> Task statement:
How many of the lines below contain the string "kern"? Reply with the number alone.

Stored items
Start

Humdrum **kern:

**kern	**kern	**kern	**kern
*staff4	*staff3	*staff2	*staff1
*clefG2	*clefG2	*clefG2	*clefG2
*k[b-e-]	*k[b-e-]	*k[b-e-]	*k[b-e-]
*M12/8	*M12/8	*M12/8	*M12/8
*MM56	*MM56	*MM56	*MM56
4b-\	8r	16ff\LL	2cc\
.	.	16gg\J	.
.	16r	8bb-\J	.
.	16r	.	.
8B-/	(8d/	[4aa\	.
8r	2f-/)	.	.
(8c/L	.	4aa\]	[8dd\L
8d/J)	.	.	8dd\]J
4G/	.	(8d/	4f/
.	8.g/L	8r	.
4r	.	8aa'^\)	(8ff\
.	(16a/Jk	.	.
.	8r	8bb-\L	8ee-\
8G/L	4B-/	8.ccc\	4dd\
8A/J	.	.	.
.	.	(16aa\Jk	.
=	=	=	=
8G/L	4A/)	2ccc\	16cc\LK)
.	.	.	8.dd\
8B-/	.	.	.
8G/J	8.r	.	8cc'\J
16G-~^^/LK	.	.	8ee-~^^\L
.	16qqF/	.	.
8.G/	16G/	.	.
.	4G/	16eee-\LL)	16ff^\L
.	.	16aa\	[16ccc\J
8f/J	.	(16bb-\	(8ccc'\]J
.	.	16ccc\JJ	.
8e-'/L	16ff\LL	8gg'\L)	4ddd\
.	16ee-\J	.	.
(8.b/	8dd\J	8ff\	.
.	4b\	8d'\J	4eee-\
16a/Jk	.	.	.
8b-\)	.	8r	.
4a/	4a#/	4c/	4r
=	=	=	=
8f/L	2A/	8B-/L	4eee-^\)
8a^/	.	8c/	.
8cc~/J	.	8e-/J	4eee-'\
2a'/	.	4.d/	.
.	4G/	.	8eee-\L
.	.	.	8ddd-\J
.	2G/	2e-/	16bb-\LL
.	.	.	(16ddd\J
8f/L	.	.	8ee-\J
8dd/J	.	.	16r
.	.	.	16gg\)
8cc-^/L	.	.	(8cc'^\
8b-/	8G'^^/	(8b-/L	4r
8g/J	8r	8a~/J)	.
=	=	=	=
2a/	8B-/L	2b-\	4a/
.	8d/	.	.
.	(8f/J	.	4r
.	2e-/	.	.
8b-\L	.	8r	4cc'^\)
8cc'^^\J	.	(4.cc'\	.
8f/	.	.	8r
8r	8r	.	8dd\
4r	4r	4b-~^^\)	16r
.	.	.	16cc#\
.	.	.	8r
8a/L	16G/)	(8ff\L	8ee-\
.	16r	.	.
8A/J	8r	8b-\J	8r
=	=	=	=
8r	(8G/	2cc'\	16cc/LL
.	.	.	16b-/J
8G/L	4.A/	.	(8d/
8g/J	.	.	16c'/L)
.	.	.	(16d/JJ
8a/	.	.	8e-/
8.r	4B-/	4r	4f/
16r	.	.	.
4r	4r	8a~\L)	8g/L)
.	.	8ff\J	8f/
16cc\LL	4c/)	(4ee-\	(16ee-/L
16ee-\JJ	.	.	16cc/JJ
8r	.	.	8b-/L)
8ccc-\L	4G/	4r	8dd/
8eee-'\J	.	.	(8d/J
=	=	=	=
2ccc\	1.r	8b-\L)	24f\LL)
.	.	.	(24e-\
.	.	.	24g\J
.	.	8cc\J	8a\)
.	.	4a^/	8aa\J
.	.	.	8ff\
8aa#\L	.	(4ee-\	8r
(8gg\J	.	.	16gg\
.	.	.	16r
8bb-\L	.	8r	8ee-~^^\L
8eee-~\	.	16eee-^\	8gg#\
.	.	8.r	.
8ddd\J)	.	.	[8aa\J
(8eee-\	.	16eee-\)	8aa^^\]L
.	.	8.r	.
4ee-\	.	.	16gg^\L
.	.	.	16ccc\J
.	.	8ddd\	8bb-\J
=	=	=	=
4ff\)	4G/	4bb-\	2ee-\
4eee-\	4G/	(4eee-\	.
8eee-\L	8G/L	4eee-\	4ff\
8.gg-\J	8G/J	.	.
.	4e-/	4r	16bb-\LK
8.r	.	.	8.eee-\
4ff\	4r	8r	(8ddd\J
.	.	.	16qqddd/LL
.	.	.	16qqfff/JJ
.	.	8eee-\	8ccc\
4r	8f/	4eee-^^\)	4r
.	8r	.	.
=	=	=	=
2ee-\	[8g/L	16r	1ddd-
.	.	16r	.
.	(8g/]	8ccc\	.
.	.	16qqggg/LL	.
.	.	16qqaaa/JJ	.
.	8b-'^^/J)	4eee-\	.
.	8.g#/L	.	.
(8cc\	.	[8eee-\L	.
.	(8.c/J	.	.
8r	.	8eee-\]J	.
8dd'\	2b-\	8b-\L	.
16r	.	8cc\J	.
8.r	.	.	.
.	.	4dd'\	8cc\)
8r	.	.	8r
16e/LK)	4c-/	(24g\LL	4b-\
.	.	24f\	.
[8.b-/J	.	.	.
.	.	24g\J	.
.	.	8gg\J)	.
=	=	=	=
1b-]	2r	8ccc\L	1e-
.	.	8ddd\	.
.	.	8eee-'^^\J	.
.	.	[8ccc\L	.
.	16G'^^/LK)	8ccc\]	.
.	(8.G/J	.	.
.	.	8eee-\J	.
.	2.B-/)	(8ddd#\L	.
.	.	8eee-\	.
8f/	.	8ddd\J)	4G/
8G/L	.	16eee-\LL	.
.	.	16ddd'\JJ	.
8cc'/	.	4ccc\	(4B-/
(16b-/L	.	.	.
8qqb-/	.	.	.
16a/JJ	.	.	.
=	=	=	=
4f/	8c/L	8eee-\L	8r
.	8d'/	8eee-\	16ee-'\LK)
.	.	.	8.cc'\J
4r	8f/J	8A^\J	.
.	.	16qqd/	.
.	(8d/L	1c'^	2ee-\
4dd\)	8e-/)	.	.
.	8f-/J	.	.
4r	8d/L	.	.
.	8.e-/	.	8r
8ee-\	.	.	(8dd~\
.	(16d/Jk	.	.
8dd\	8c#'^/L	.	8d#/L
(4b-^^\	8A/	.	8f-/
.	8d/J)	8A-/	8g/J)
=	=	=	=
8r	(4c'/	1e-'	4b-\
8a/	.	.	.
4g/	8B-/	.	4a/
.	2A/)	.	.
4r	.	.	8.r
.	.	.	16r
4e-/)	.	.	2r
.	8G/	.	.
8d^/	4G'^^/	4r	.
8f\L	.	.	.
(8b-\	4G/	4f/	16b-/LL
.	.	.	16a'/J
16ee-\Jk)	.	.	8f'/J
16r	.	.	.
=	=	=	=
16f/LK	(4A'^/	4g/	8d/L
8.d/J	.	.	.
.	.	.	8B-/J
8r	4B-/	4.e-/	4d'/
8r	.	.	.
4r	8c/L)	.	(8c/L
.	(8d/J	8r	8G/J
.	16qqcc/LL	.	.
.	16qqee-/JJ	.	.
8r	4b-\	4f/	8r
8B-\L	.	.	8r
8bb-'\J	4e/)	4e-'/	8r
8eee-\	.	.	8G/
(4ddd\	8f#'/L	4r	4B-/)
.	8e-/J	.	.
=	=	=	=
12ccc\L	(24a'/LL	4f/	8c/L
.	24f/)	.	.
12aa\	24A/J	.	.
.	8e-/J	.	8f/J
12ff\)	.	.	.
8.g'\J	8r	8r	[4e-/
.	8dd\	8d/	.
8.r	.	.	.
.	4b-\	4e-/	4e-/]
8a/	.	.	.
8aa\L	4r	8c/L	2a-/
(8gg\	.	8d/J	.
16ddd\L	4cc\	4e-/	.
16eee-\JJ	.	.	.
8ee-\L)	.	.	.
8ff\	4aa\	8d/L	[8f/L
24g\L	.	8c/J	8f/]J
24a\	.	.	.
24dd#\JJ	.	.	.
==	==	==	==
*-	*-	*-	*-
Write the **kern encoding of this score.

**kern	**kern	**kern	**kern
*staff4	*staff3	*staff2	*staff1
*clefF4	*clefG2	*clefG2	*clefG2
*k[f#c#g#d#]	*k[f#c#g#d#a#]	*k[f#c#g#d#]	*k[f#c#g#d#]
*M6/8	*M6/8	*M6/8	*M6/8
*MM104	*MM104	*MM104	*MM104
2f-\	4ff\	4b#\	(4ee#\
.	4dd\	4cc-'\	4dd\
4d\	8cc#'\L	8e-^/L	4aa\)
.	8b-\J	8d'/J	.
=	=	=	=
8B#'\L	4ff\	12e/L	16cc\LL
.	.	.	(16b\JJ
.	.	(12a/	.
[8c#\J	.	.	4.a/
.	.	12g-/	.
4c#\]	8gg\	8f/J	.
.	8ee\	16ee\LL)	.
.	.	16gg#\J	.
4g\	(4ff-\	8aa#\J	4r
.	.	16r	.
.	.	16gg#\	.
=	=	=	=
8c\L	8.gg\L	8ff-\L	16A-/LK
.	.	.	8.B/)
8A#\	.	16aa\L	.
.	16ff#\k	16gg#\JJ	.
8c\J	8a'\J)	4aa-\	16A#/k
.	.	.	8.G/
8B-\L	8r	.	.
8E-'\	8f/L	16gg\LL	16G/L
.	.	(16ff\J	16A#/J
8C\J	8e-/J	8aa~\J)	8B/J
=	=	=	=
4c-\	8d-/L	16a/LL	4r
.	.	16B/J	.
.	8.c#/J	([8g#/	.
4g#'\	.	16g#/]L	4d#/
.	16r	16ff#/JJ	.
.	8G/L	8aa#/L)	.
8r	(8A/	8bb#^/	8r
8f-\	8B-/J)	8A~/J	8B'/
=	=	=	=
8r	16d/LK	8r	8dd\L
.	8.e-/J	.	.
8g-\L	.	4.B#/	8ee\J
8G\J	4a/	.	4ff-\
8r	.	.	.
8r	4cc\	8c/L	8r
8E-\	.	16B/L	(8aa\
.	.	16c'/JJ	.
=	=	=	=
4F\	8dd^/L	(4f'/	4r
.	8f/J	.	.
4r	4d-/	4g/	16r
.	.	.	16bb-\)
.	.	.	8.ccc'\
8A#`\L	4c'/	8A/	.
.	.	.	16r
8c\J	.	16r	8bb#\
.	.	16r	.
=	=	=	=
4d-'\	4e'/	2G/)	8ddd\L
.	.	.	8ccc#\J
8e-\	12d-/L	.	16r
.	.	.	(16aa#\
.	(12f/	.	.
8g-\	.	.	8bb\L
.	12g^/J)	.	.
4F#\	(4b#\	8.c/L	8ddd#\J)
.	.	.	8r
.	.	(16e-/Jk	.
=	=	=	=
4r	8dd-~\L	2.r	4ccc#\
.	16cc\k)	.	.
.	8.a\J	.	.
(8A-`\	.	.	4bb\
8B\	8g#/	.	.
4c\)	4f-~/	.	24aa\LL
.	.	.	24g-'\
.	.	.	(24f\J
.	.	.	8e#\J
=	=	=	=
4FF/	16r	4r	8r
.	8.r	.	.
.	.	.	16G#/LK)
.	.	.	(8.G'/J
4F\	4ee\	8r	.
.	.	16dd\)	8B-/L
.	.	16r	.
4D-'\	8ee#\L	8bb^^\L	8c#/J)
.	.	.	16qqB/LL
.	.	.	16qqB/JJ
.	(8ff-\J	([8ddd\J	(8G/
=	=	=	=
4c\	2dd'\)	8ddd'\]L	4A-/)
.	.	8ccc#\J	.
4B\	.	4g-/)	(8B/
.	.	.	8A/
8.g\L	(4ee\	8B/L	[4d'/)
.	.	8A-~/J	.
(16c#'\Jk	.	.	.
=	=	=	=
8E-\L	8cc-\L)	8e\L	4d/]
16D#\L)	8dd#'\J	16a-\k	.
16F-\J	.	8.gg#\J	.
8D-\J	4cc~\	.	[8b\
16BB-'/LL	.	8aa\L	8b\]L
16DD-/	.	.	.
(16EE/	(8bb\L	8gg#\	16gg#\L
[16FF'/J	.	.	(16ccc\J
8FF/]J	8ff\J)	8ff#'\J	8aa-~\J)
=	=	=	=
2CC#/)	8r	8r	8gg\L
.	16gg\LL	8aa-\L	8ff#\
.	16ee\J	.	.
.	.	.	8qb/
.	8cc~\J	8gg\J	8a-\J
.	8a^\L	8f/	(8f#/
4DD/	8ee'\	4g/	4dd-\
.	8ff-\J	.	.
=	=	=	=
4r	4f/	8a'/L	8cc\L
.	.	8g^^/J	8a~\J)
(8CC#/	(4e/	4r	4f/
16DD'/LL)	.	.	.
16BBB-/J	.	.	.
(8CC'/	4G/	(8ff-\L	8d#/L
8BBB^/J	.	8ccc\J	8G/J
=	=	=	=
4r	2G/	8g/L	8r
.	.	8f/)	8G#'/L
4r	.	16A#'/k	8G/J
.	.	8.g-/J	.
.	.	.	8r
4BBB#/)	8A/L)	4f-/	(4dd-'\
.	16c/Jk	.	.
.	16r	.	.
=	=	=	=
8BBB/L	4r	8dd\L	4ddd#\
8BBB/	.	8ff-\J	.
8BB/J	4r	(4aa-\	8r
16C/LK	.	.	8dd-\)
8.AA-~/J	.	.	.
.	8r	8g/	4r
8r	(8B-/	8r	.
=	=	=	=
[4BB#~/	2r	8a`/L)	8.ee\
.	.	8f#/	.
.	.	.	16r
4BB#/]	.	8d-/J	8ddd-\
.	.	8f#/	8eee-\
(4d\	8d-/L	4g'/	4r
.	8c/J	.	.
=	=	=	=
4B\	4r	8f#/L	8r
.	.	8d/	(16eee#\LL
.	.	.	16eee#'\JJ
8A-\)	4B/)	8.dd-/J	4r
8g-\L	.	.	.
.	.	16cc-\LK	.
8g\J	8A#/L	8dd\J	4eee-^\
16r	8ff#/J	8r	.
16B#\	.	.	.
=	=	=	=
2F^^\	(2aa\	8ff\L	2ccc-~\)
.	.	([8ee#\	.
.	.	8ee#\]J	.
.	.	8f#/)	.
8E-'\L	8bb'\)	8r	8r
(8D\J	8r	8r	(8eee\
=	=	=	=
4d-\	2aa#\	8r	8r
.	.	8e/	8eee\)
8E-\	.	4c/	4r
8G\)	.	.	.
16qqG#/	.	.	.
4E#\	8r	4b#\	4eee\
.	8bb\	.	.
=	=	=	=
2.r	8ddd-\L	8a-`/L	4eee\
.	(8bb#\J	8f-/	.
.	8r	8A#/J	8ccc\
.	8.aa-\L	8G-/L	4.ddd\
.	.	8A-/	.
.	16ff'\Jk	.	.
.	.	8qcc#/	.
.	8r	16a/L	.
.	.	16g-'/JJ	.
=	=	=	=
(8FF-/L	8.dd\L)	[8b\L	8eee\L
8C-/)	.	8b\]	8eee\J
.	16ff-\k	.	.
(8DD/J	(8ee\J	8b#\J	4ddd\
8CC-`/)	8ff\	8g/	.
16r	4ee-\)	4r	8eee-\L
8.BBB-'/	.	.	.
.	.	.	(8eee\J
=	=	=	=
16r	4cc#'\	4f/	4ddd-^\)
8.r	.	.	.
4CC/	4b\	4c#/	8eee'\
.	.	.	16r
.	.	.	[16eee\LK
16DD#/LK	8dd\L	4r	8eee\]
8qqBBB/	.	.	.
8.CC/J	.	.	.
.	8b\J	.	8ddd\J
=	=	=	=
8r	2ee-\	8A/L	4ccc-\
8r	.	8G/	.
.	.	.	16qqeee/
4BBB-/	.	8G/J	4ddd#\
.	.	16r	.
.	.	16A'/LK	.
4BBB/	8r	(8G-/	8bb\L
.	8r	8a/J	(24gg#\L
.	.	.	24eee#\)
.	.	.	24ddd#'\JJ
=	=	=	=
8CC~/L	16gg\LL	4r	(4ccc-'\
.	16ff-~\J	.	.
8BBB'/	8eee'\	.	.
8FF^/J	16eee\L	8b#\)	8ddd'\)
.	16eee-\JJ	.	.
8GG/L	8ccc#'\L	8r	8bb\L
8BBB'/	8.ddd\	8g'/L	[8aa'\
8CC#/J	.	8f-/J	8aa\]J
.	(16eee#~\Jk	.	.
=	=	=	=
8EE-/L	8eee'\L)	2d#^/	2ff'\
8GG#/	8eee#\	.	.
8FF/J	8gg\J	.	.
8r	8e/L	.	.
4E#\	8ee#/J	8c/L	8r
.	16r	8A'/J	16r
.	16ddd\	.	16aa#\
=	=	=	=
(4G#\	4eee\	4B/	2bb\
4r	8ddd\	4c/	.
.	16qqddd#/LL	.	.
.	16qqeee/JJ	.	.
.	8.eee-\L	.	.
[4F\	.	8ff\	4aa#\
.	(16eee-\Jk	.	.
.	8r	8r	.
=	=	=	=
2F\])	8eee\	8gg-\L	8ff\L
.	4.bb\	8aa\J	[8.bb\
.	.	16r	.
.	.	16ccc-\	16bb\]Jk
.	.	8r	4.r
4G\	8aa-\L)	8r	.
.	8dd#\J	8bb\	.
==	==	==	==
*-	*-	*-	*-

End

> Response to the task:
4